── MATERIAL FOR THIS EXERCISE
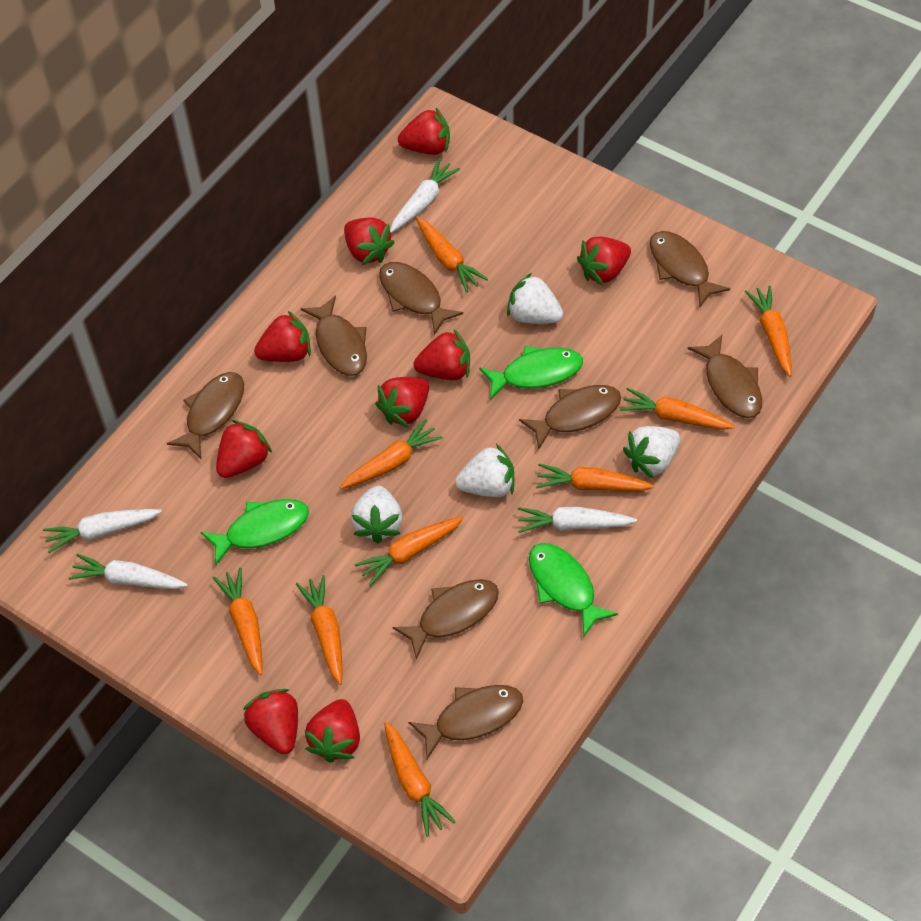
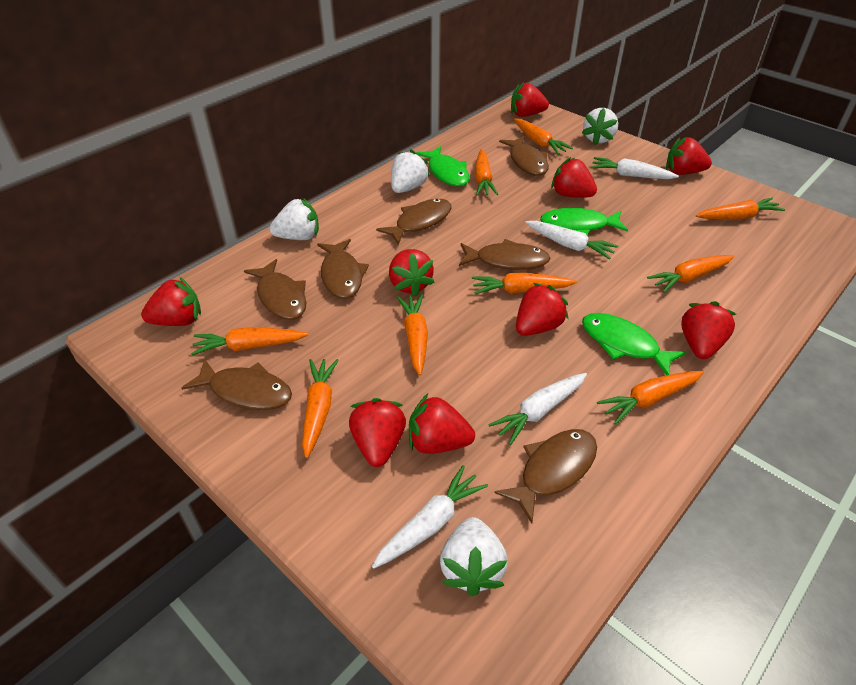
brown fish: 8 -> 7

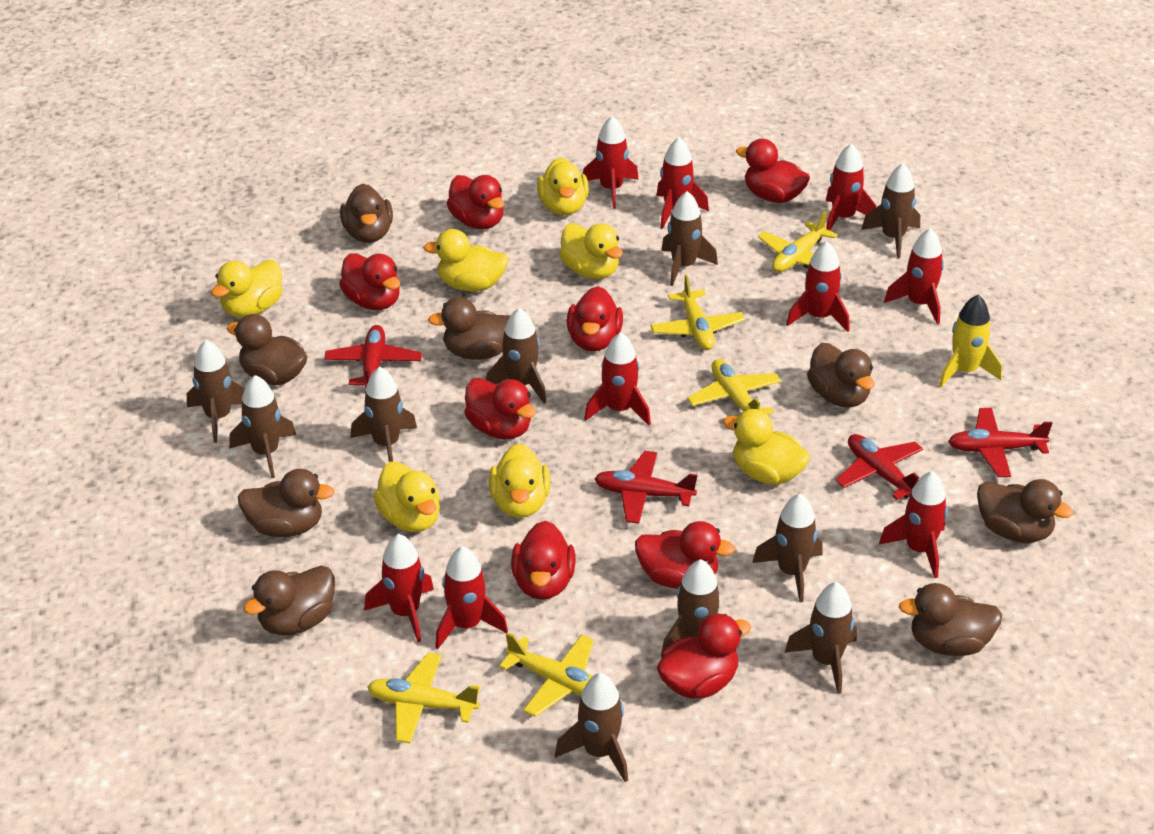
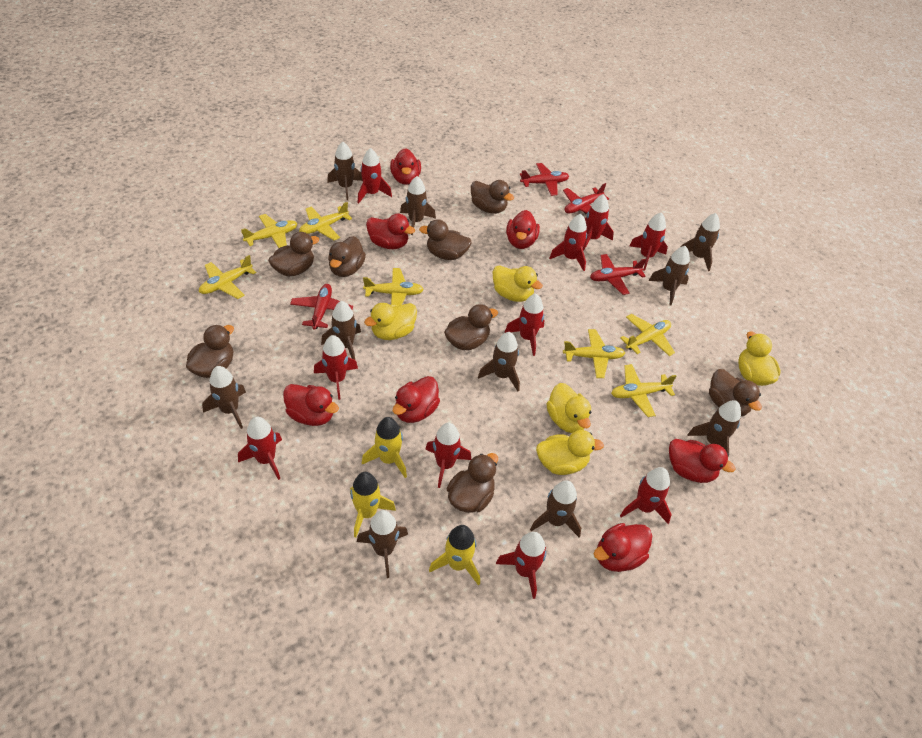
red duck: 8 -> 7
red rocket: 9 -> 10
yellow duck: 7 -> 5
yellow plane: 5 -> 7
yellow rocket: 1 -> 3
────
WHAT YOU WILL DO
Rewrite the data above exactly as given, but omit the images.

WRITTEN RESPONSE
brown fish: 8 -> 7

red duck: 8 -> 7
red rocket: 9 -> 10
yellow duck: 7 -> 5
yellow plane: 5 -> 7
yellow rocket: 1 -> 3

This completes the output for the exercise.